Task statement |
Please filter the data below down to the lines holding the string "calculator".

Provided entries |
---+---

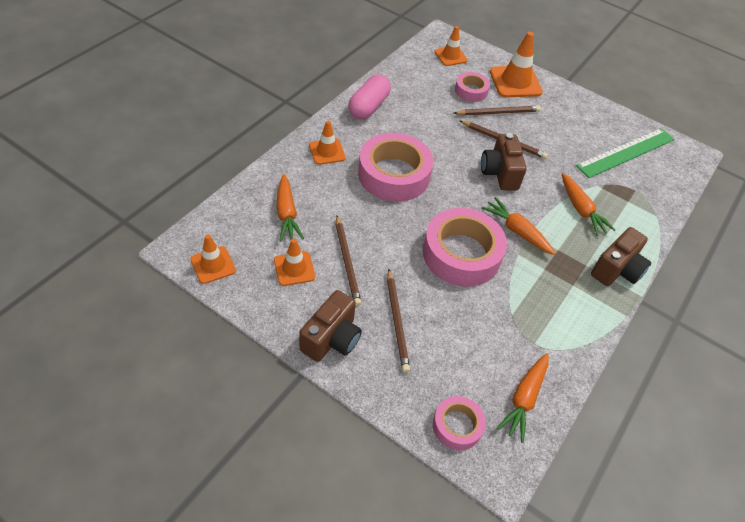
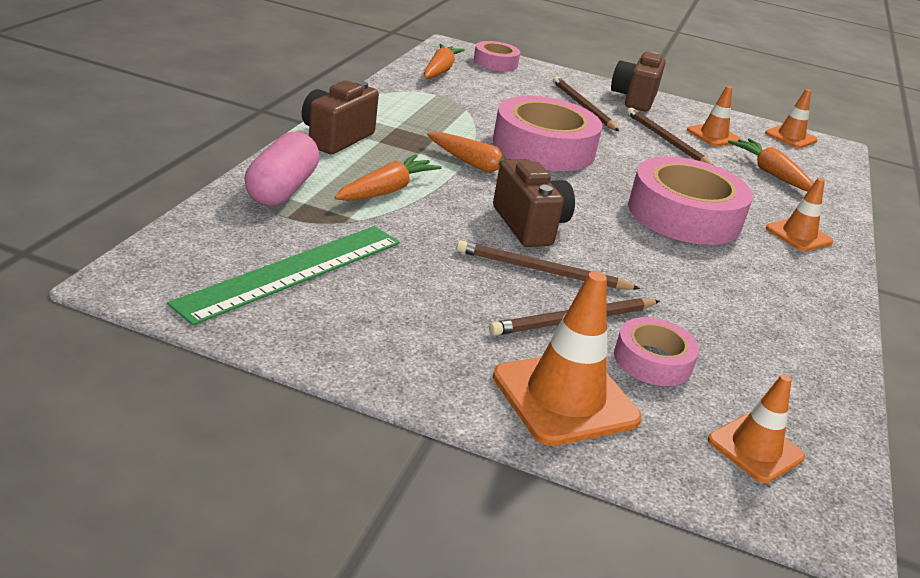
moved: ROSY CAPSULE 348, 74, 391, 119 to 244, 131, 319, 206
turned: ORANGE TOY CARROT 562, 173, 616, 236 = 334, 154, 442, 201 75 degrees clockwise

---+---

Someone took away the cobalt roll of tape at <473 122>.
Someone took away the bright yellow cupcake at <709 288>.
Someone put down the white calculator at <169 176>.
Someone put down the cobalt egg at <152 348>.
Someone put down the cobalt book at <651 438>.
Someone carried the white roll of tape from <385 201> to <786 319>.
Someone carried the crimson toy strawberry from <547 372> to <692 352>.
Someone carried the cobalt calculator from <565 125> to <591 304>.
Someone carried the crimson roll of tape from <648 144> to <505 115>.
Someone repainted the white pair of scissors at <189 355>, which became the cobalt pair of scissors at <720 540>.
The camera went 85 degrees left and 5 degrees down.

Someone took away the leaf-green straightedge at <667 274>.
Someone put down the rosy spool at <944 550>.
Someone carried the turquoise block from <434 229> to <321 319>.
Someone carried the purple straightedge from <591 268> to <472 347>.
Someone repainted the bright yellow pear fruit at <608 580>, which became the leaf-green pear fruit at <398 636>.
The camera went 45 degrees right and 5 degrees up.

---+---

Reply to the exercise |
Someone put down the white calculator at <169 176>.
Someone carried the cobalt calculator from <565 125> to <591 304>.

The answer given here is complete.